BEGIN SUPPLIED RECORDS
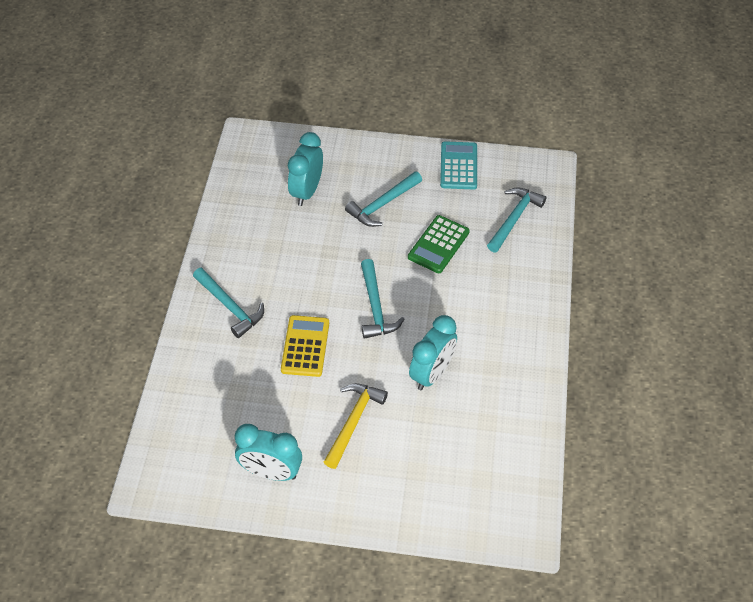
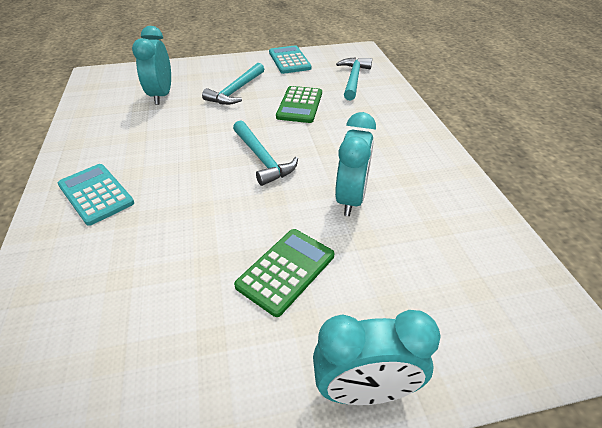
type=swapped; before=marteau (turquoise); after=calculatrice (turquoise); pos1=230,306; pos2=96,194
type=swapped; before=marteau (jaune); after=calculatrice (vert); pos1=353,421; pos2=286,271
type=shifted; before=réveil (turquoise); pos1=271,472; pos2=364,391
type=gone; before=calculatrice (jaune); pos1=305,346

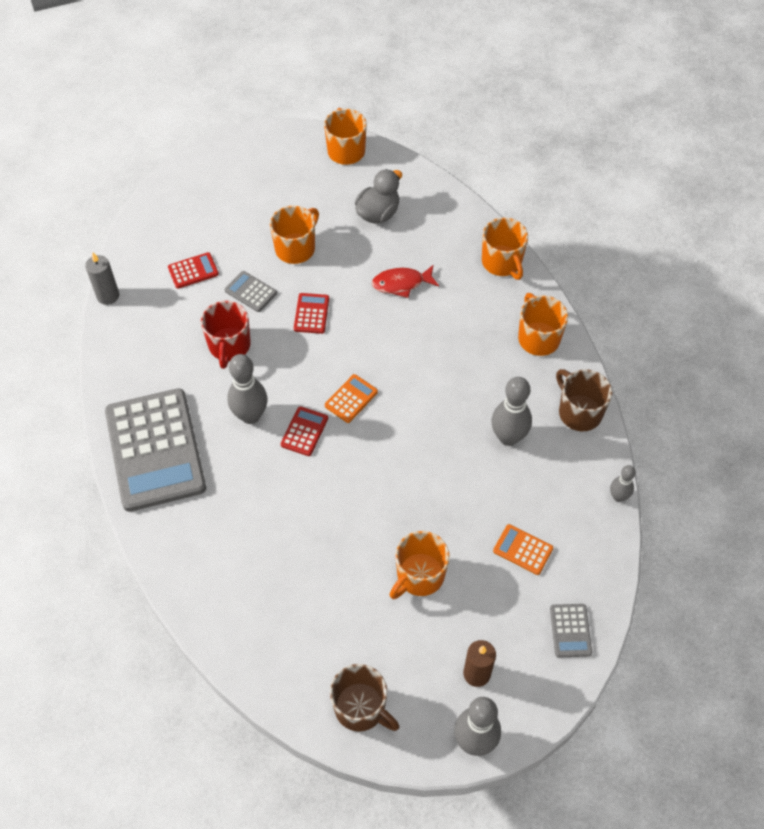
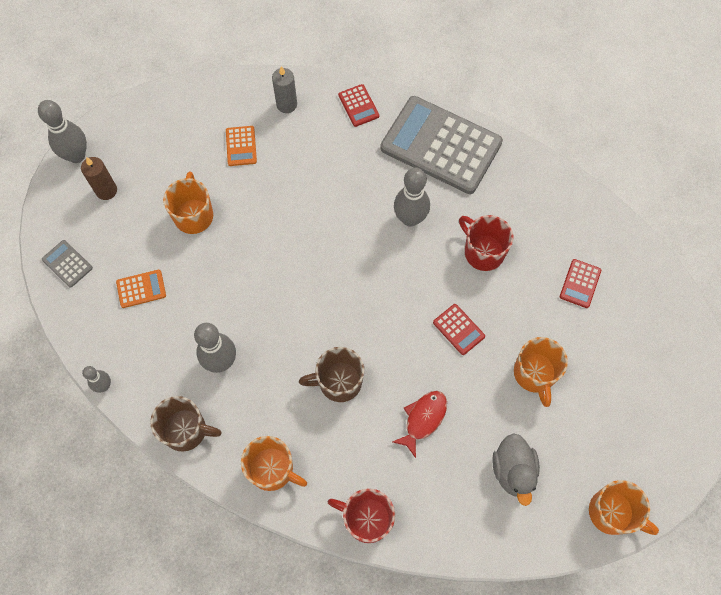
type=shifted; before=calculatrice (orange); pos1=351,399; pos2=241,146
type=shifted; before=bougie (gris); pos1=108,296; pos2=286,104
type=shifted; before=tasse (marron); pos1=361,708; pos2=338,382
type=repainted; before=tasse (orange); after=tasse (rouge); pos1=502,263; pos2=366,519
type=shifted; before=calculatrice (rouge); pos1=304,431; pos2=358,106
type=gone; before=calculatrice (gris); pos1=250,292

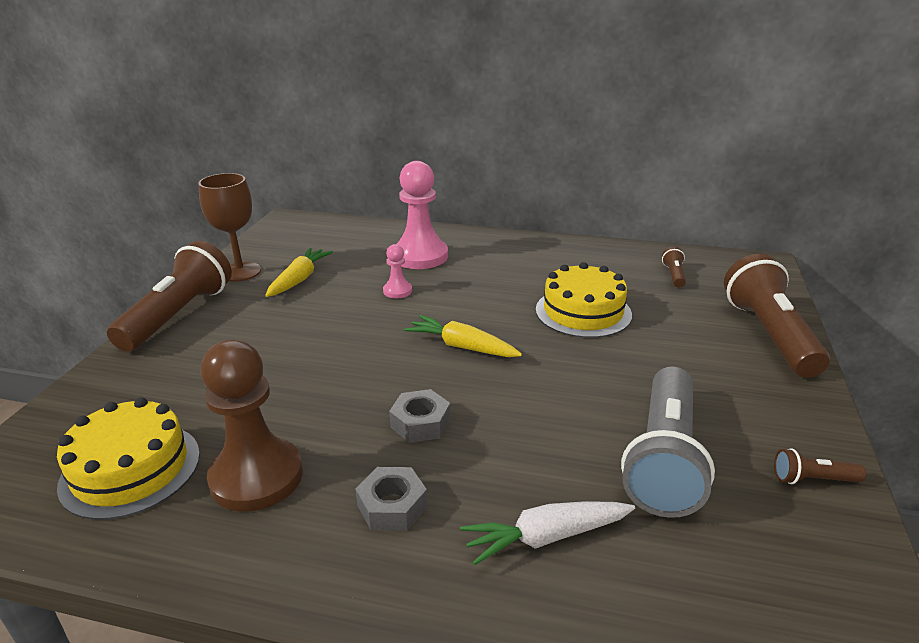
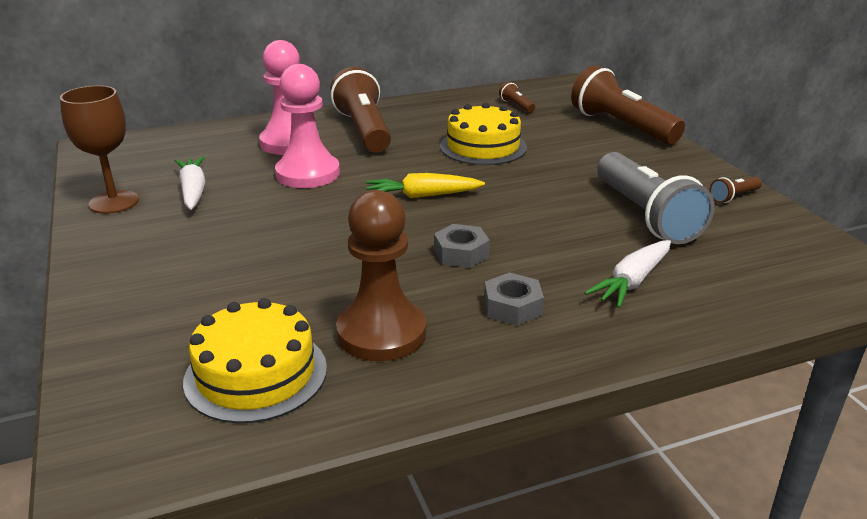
type=repainted; before=carotte (jaune); after=carotte (blanc); pos1=299,279; pos2=193,191
type=scaled; before=pion (rose); pos1=397,291; pos2=308,174; scale=2.11
type=shifted; before=lampe de poche (marron); pos1=179,315; pos2=364,130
END SUPPLIED RECORDS
When you reach the line that contains "type=swapped; before=marteau (jaune);", start reproducing, and continue word for word to the end of the records; skip all pictures.

**EXERCISE RESULT**
type=swapped; before=marteau (jaune); after=calculatrice (vert); pos1=353,421; pos2=286,271
type=shifted; before=réveil (turquoise); pos1=271,472; pos2=364,391
type=gone; before=calculatrice (jaune); pos1=305,346

type=shifted; before=calculatrice (orange); pos1=351,399; pos2=241,146
type=shifted; before=bougie (gris); pos1=108,296; pos2=286,104
type=shifted; before=tasse (marron); pos1=361,708; pos2=338,382
type=repainted; before=tasse (orange); after=tasse (rouge); pos1=502,263; pos2=366,519
type=shifted; before=calculatrice (rouge); pos1=304,431; pos2=358,106
type=gone; before=calculatrice (gris); pos1=250,292

type=repainted; before=carotte (jaune); after=carotte (blanc); pos1=299,279; pos2=193,191
type=scaled; before=pion (rose); pos1=397,291; pos2=308,174; scale=2.11
type=shifted; before=lampe de poche (marron); pos1=179,315; pos2=364,130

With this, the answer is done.